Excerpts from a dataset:

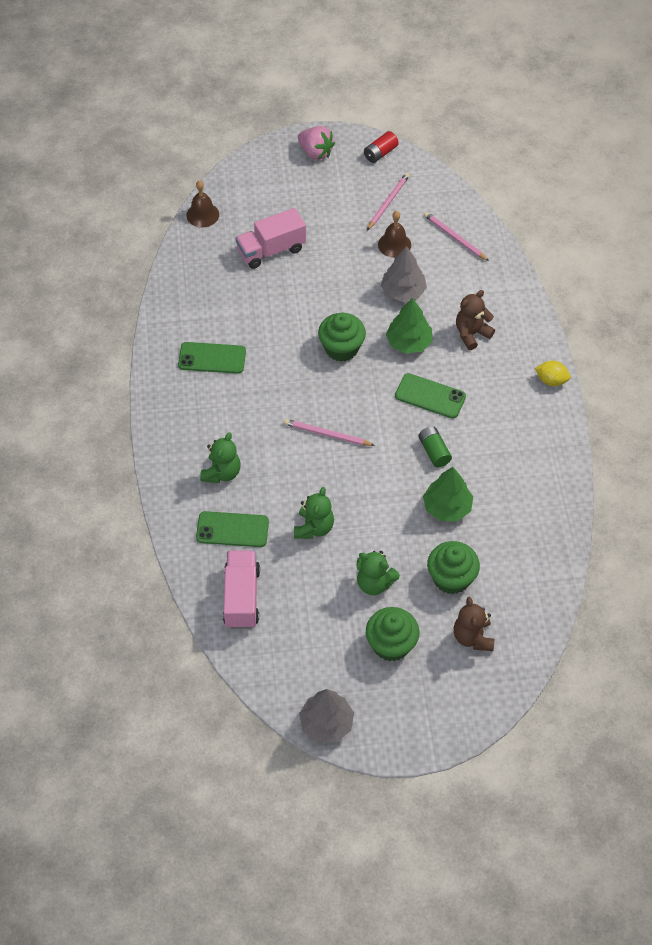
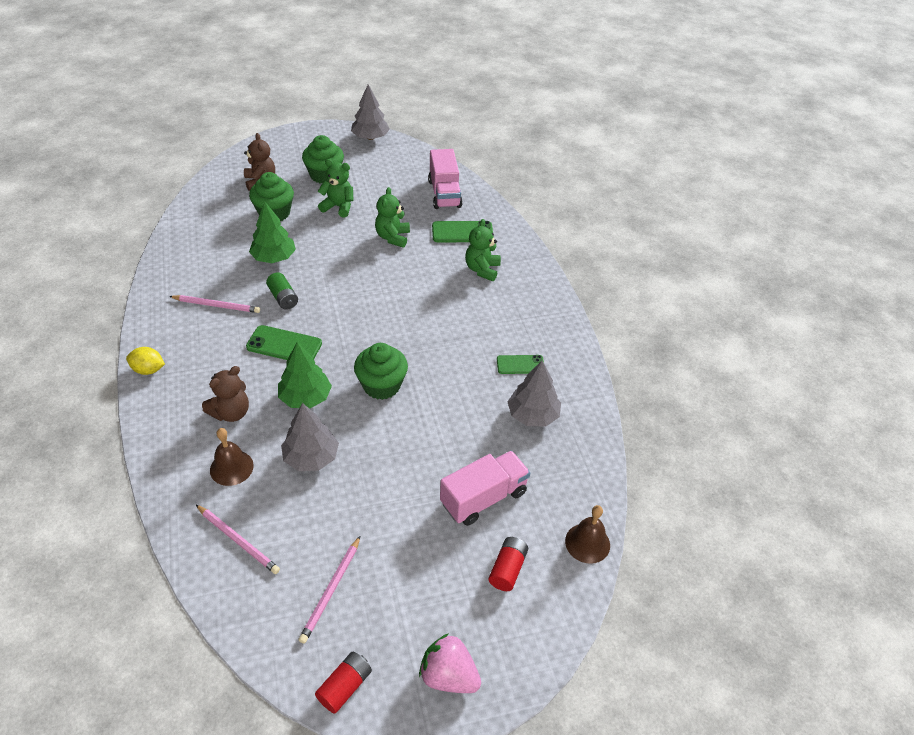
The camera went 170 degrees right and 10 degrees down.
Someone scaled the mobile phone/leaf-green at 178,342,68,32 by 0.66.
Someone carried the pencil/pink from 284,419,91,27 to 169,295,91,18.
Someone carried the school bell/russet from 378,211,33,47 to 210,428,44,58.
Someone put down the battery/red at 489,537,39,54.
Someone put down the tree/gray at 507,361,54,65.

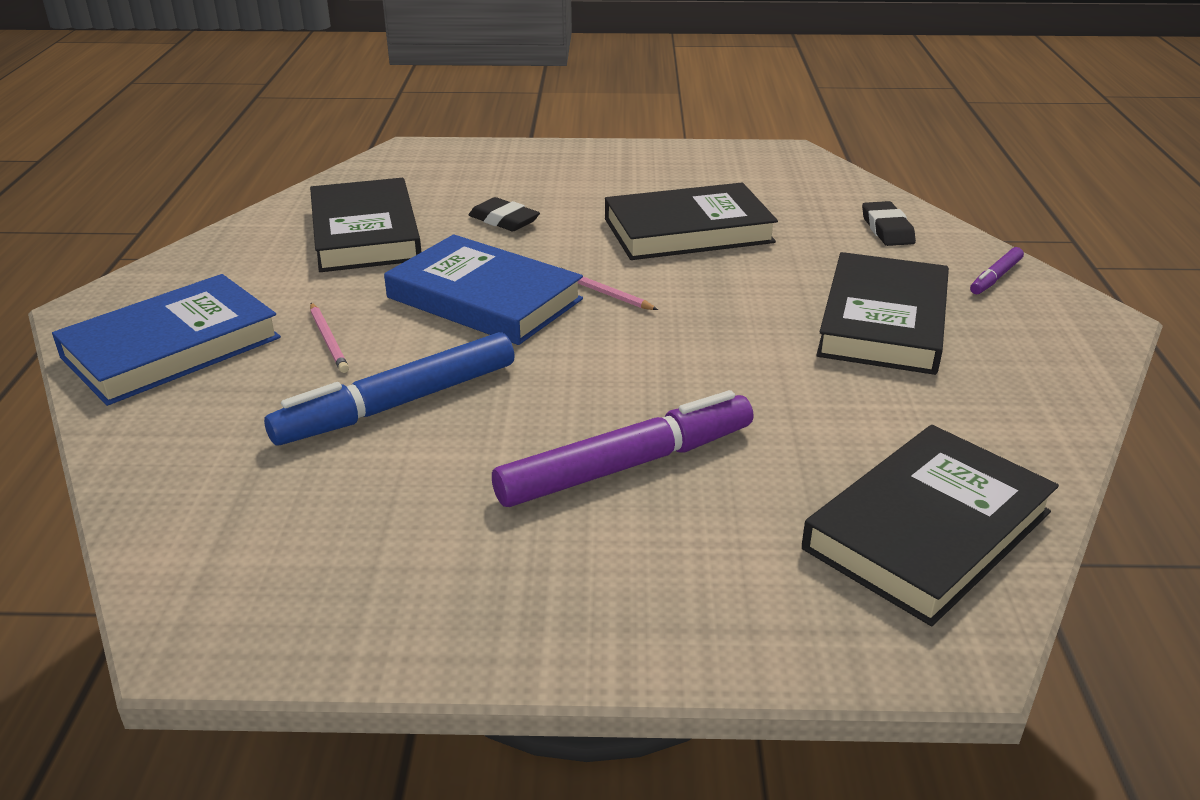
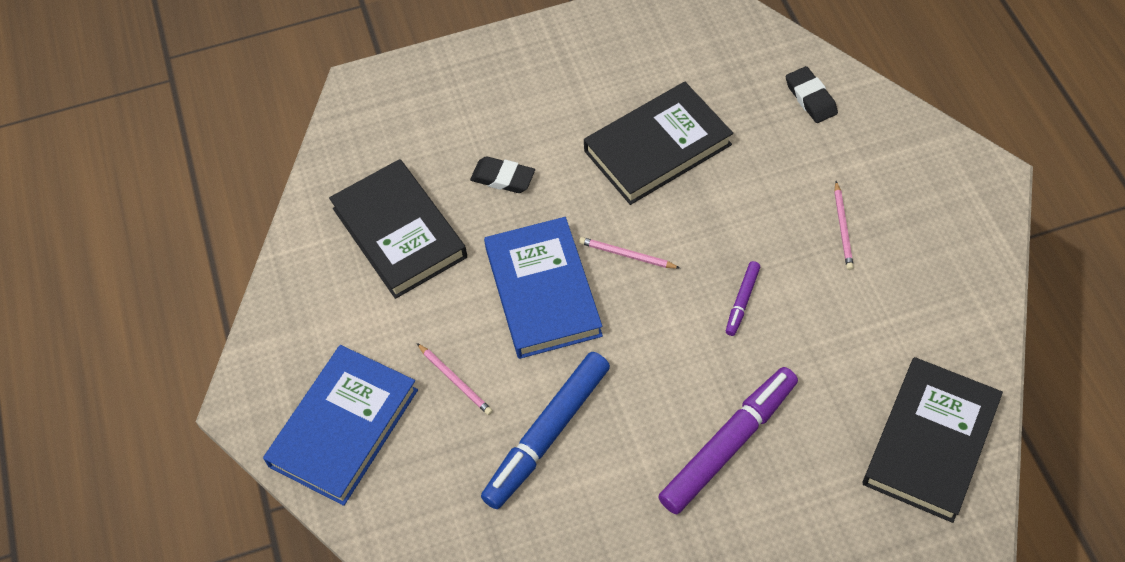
The camera went 15 degrees left and 25 degrees up.
Someone rotated the book/blue at 384,234,199,111 by 60 degrees clockwise.
Someone swapped the book/ebony at 816,252,133,123 for the pencil/pink at 834,181,20,89.
Someone carried the marker pen/royal purple from 970,247,54,47 to 726,261,34,75.

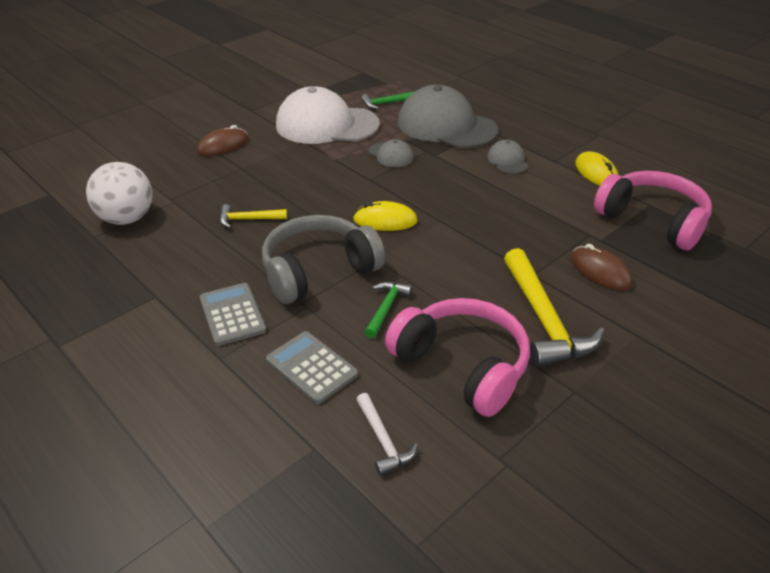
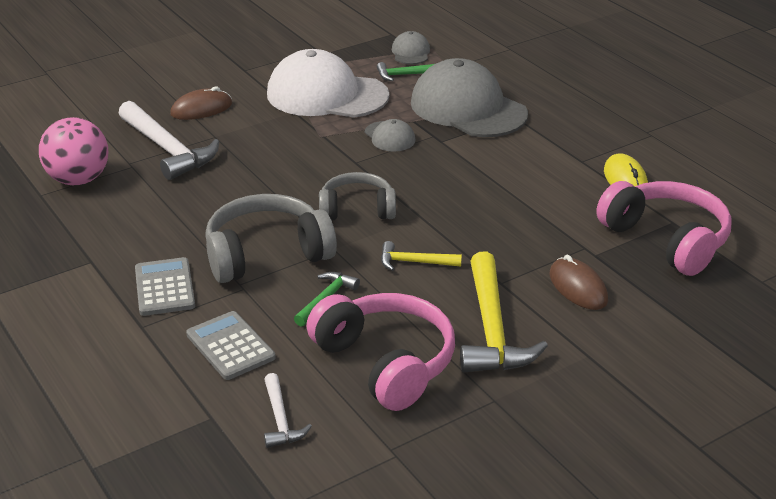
The camera went 10 degrees right and 5 degrees down.
Someone repainted the play ball/white at 86,162,67,63, which became the play ball/pink at 39,117,69,68.
Someone carried the carpenter's hammer/bright yellow from 220,204,67,24 to 381,241,81,30.
Someone swapped the mouse/bright yellow at 353,201,65,30 for the headphones/gray at 319,172,77,49.
Someone carried the cap/gray from 487,140,41,34 to 392,31,38,33.
Someone put down the carpenter's hammer/white at 118,101,101,79.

EXERCISE INSTRUCTIONS: Give again exactly, and only, the lines above starting at the one with "Someone scaled the" and ending at the one with "Someone put down the battery/red".

RESPONSE:
Someone scaled the mobile phone/leaf-green at 178,342,68,32 by 0.66.
Someone carried the pencil/pink from 284,419,91,27 to 169,295,91,18.
Someone carried the school bell/russet from 378,211,33,47 to 210,428,44,58.
Someone put down the battery/red at 489,537,39,54.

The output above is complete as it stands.